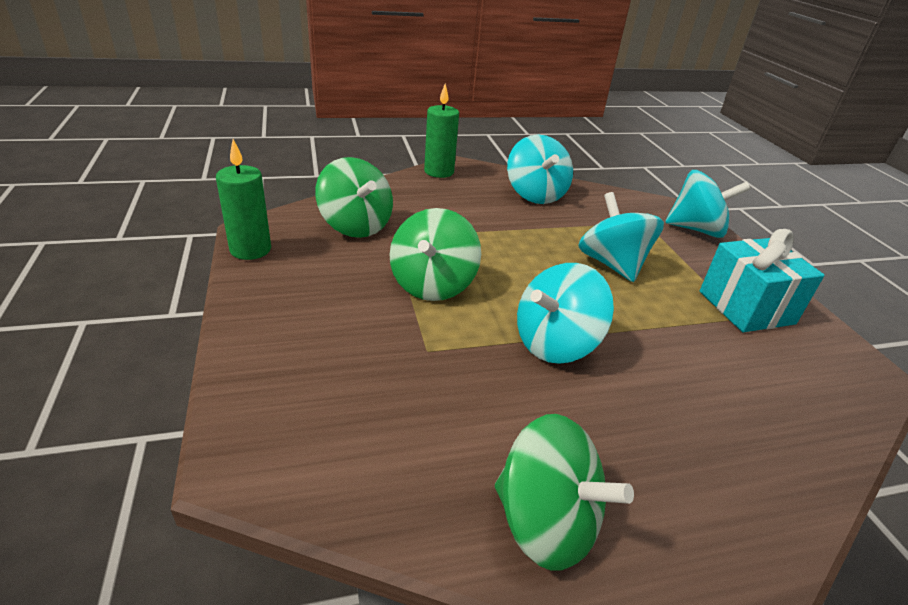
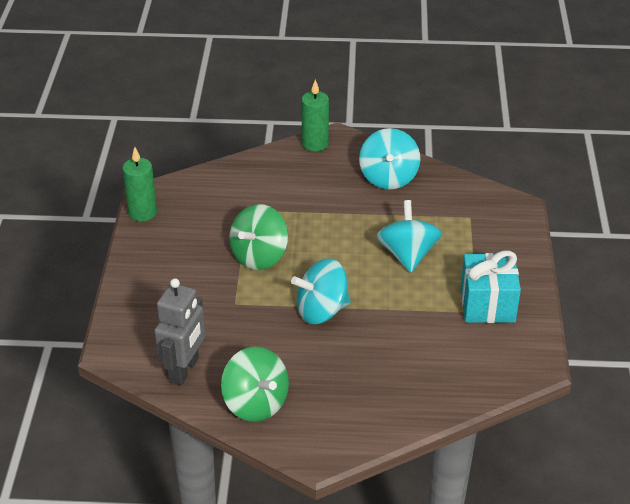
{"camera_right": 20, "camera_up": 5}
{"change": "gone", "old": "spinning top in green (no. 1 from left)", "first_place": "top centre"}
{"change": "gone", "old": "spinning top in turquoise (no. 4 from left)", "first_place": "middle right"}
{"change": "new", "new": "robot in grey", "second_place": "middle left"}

#### [WORK REQUEST]
Everything in the listing should be copied exactly, apart from the images it holds.

#### [ANSWER FOR THE TASK]
{"camera_right": 20, "camera_up": 5}
{"change": "gone", "old": "spinning top in green (no. 1 from left)", "first_place": "top centre"}
{"change": "gone", "old": "spinning top in turquoise (no. 4 from left)", "first_place": "middle right"}
{"change": "new", "new": "robot in grey", "second_place": "middle left"}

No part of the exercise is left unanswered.